» Work instruction
The following data has a line with "Clock: [1095,539,1552,850] ->" and a line with "Joseph: [700,316,752,358] ->". Write out exactly those lines and all the lines between them.
++++++++++
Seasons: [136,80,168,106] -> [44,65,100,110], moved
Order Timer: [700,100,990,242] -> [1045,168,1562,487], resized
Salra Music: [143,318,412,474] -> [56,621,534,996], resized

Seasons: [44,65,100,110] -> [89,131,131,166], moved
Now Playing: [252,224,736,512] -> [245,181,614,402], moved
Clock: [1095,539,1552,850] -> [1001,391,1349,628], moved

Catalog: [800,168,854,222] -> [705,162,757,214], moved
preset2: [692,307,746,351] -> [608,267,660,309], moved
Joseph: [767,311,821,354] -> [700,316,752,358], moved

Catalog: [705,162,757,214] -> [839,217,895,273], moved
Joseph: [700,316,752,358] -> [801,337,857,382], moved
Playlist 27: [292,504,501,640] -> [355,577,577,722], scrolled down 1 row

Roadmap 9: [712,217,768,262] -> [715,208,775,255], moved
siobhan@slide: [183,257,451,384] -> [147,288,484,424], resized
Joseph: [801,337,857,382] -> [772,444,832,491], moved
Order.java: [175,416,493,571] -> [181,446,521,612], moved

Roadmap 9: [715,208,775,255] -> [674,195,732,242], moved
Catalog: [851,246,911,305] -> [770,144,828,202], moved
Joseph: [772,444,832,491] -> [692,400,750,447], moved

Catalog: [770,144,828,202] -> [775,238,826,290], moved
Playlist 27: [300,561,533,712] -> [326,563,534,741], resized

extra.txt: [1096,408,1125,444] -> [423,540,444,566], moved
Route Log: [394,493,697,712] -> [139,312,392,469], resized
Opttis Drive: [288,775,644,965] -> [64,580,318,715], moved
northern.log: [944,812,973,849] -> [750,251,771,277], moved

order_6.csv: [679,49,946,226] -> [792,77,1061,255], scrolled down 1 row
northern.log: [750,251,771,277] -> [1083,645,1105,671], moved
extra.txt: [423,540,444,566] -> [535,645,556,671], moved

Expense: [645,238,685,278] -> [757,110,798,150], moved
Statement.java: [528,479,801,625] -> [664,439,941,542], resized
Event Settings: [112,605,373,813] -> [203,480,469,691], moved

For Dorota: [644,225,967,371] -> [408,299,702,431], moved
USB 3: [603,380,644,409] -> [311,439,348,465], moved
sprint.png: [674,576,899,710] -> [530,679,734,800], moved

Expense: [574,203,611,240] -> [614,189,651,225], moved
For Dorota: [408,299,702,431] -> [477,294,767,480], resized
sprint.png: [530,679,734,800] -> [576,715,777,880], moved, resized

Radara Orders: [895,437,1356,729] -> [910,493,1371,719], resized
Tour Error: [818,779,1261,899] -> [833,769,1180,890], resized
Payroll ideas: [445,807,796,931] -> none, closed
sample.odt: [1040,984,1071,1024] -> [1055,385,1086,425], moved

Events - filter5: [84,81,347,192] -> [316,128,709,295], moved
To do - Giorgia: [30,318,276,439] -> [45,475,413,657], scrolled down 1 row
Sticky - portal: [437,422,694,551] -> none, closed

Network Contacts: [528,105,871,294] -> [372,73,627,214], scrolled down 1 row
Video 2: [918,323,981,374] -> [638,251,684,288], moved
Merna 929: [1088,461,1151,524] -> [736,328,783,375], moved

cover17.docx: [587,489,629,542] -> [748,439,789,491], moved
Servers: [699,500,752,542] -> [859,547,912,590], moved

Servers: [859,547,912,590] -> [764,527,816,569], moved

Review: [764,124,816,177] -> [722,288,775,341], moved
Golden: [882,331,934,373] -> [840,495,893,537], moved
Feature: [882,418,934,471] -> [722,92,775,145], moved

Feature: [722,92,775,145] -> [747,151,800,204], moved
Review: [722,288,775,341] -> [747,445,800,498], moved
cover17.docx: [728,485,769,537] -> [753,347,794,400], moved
++++++++++
» Result of this exercise
Clock: [1095,539,1552,850] -> [1001,391,1349,628], moved

Catalog: [800,168,854,222] -> [705,162,757,214], moved
preset2: [692,307,746,351] -> [608,267,660,309], moved
Joseph: [767,311,821,354] -> [700,316,752,358], moved

Catalog: [705,162,757,214] -> [839,217,895,273], moved
Joseph: [700,316,752,358] -> [801,337,857,382], moved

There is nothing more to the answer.